SUPPLIED MATERIAL:
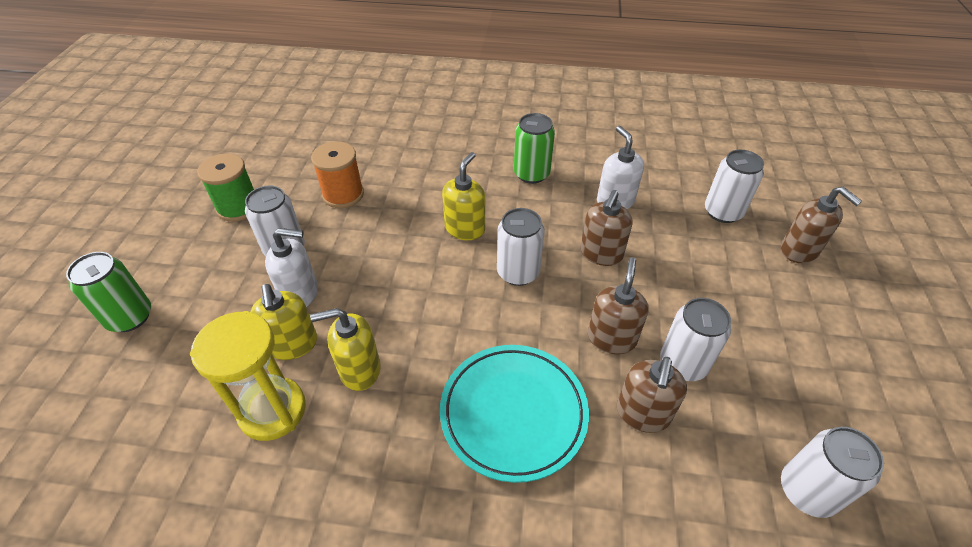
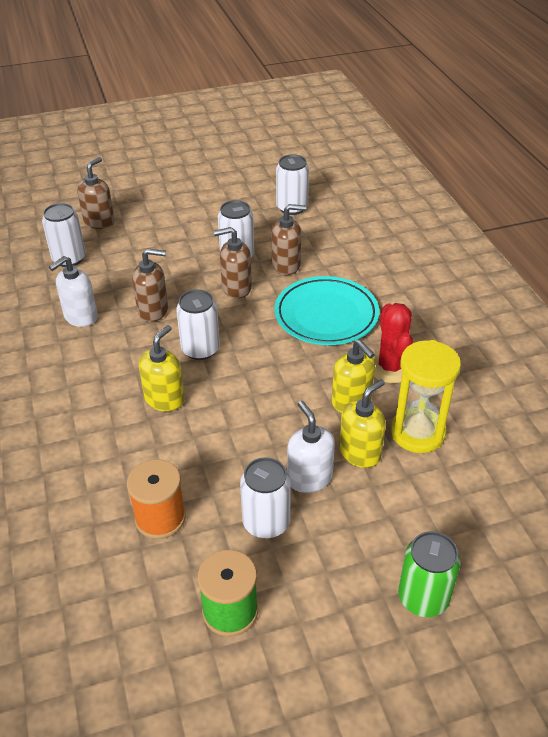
camera: 115 degrees left, 5 degrees down
yellow soap dispenser [442,152,485,240] -> yellow soap dispenser turned 120 degrees clockwise [139,325,185,411]
green can [514,113,555,184] -> none
none -> red cactus [373,303,413,383]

HOW TO COMPLETE THIS TASK: Make an exact copy of every line from the one with "green can [514,113,555,184] -> none" to the end of the data, with the first and last of those lines included.

REPLY TO THE TASK:
green can [514,113,555,184] -> none
none -> red cactus [373,303,413,383]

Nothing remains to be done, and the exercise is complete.